### Work required
Drop every picture, then transcribe the remaining data exactly.
*** Opening of Data to examine ***
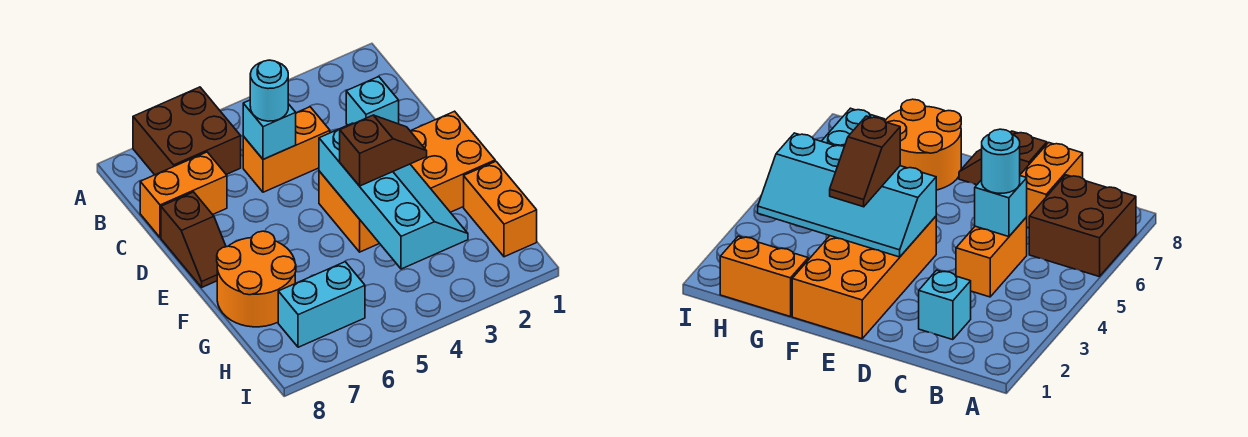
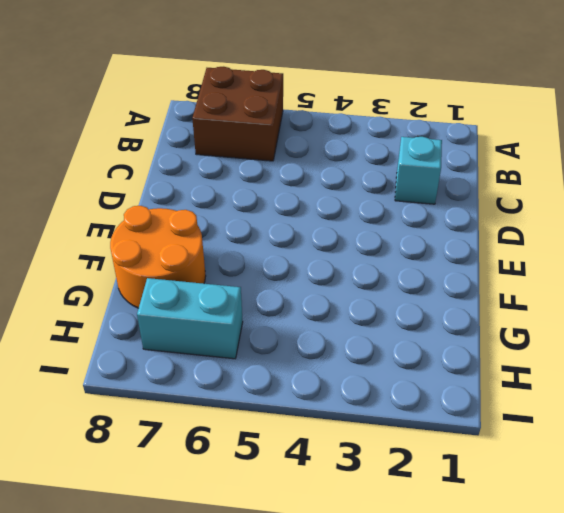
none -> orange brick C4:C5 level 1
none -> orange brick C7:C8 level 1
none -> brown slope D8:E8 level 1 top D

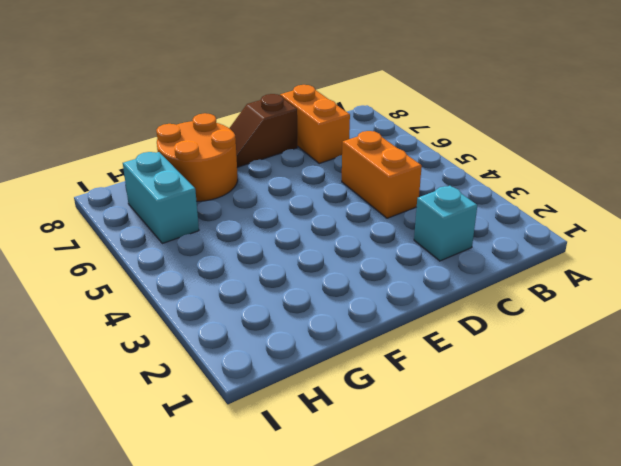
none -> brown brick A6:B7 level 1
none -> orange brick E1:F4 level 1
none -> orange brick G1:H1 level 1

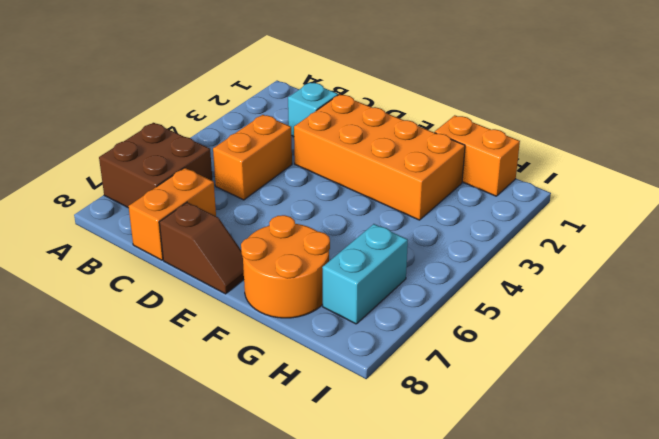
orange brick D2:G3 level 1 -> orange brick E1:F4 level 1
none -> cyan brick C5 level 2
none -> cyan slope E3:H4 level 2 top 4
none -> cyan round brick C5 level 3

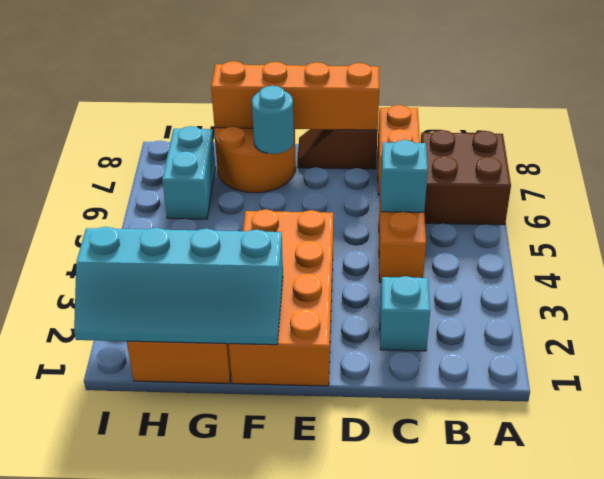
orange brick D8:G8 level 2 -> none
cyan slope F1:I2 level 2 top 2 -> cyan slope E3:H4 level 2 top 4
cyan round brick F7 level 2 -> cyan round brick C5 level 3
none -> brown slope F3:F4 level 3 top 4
*** Close of Data to examine ***
### Solution to the exercise
none -> orange brick C4:C5 level 1
none -> orange brick C7:C8 level 1
none -> brown slope D8:E8 level 1 top D

none -> brown brick A6:B7 level 1
none -> orange brick E1:F4 level 1
none -> orange brick G1:H1 level 1

orange brick D2:G3 level 1 -> orange brick E1:F4 level 1
none -> cyan brick C5 level 2
none -> cyan slope E3:H4 level 2 top 4
none -> cyan round brick C5 level 3

orange brick D8:G8 level 2 -> none
cyan slope F1:I2 level 2 top 2 -> cyan slope E3:H4 level 2 top 4
cyan round brick F7 level 2 -> cyan round brick C5 level 3
none -> brown slope F3:F4 level 3 top 4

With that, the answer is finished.